----- Provided entries

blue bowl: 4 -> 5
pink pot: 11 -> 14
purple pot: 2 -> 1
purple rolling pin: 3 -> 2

----------
----- Provided entries

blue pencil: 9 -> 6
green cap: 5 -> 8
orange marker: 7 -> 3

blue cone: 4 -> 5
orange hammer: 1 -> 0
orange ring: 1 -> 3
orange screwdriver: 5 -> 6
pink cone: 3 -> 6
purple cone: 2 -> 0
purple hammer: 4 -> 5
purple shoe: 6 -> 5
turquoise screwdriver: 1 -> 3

----------
----- Provided entries

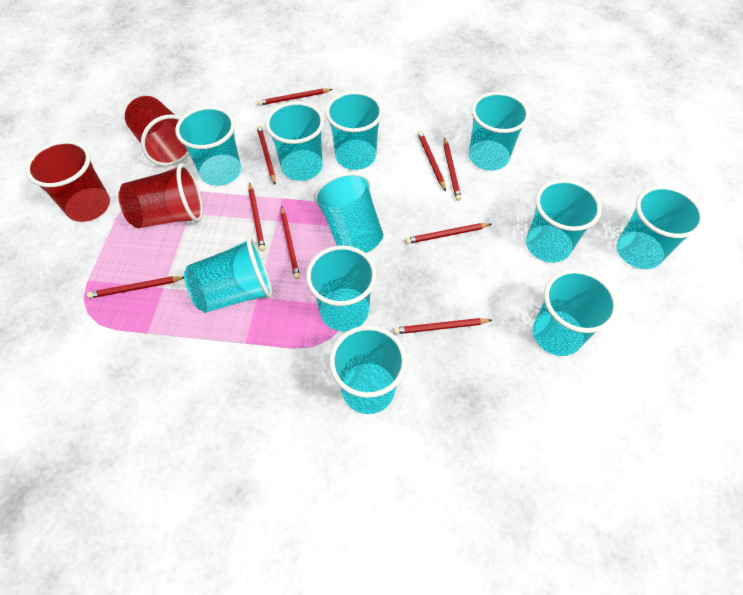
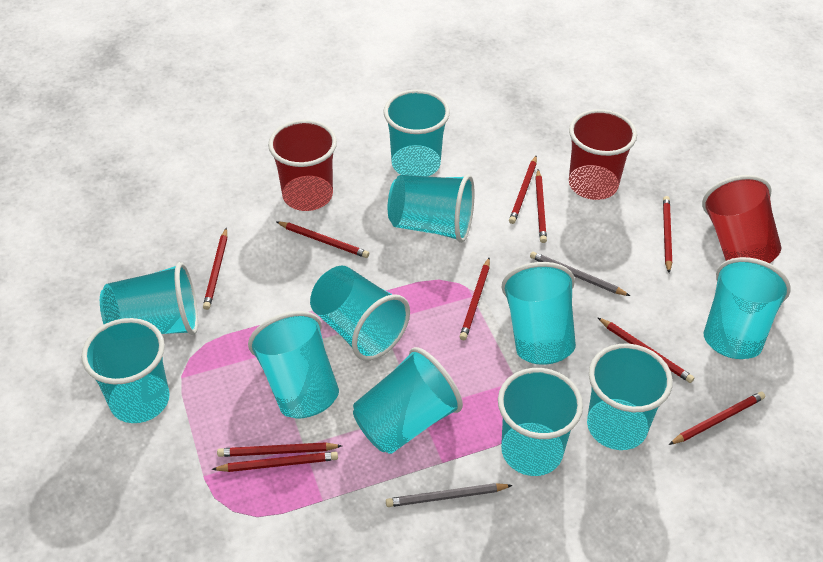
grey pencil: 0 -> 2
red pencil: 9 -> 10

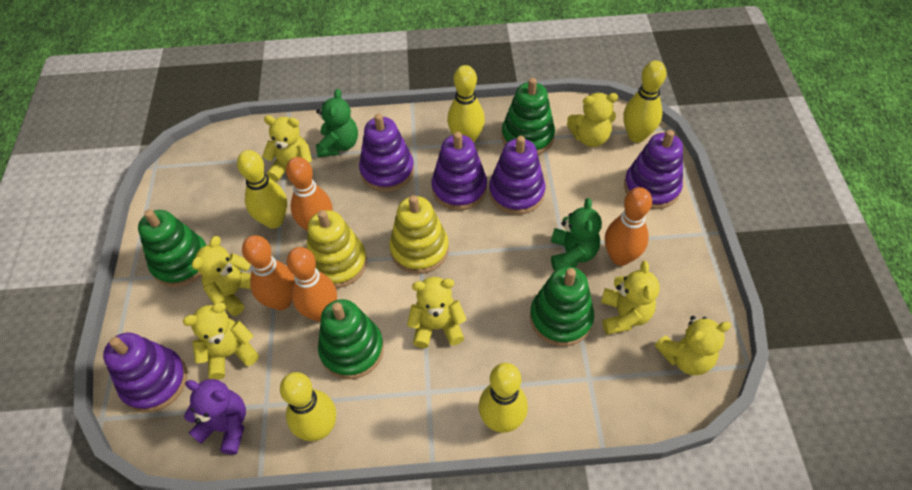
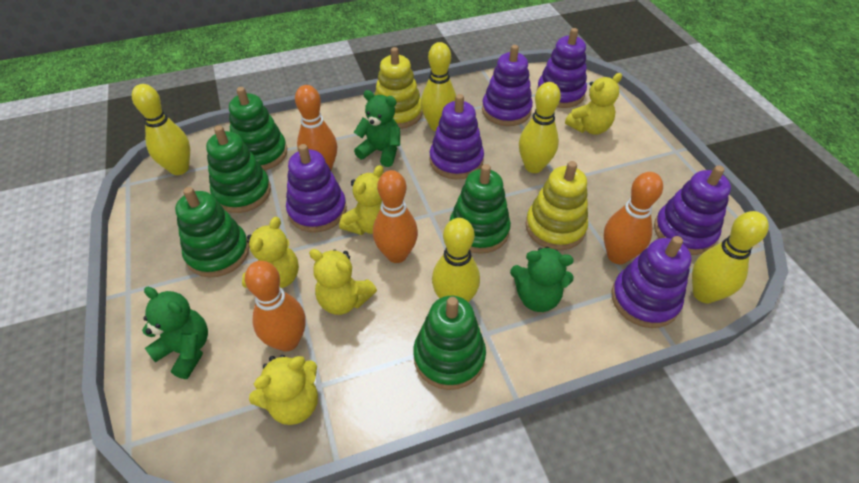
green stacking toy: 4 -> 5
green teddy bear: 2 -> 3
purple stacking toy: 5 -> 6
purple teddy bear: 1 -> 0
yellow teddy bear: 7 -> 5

----------

— Exercise details —
Copy, exactly and only, the lines above that begin with the one containing "pink pot: 11 -> 14" and finish with the one containing "purple rolling pin: 3 -> 2".

— Solved exercise —
pink pot: 11 -> 14
purple pot: 2 -> 1
purple rolling pin: 3 -> 2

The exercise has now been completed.